DATA FOR REVIEW START

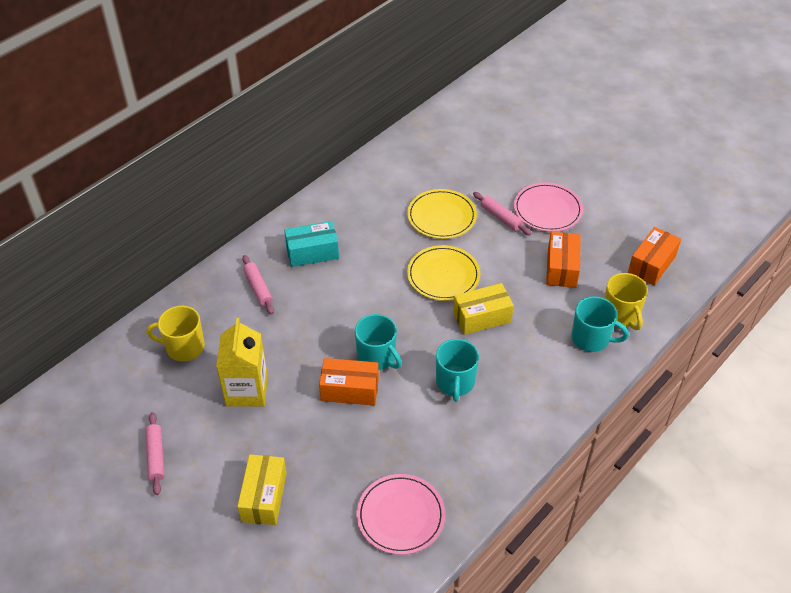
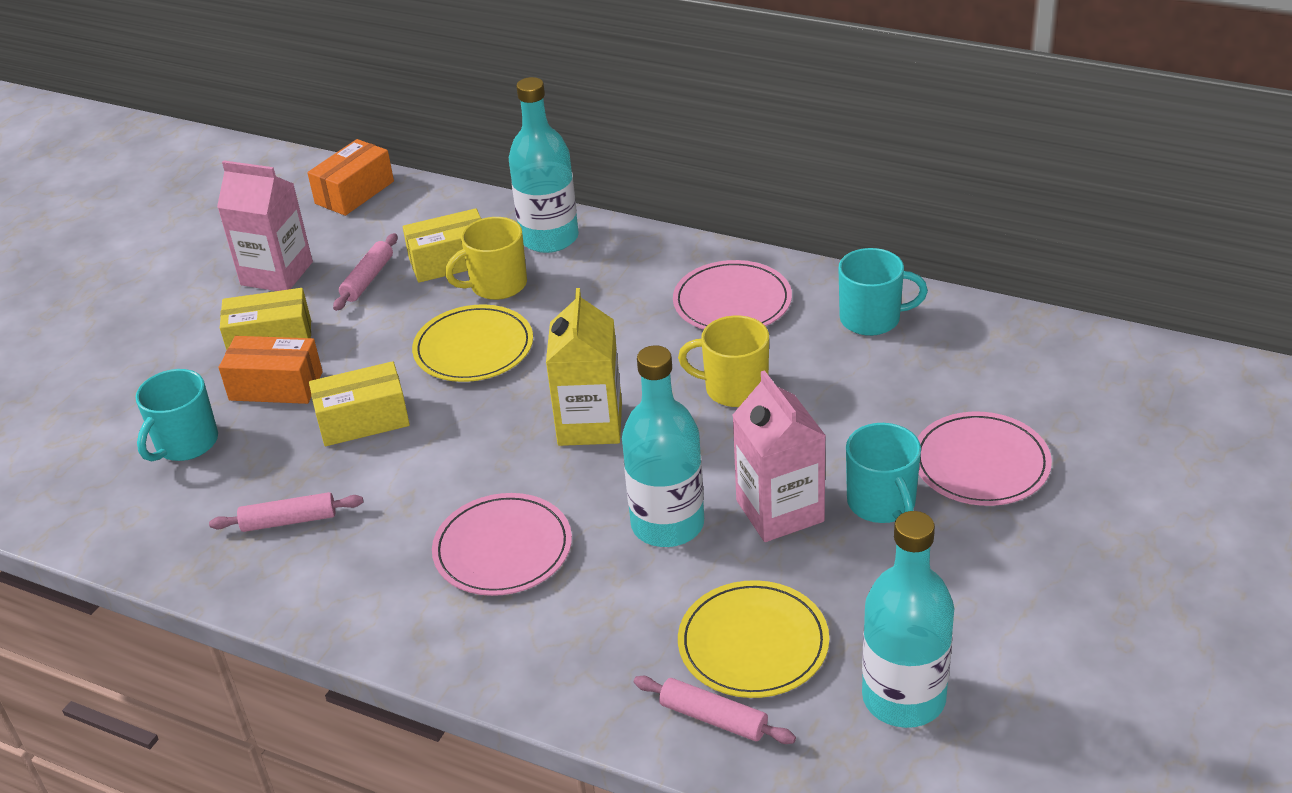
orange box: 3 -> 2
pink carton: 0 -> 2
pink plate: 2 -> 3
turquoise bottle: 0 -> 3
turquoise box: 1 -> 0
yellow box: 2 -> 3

DATA FOR REVIEW END

_TASK REQUIREMENTS_
Give back the full data exactly as it reads, but drop the pictures.

_TASK RESPONSE_
orange box: 3 -> 2
pink carton: 0 -> 2
pink plate: 2 -> 3
turquoise bottle: 0 -> 3
turquoise box: 1 -> 0
yellow box: 2 -> 3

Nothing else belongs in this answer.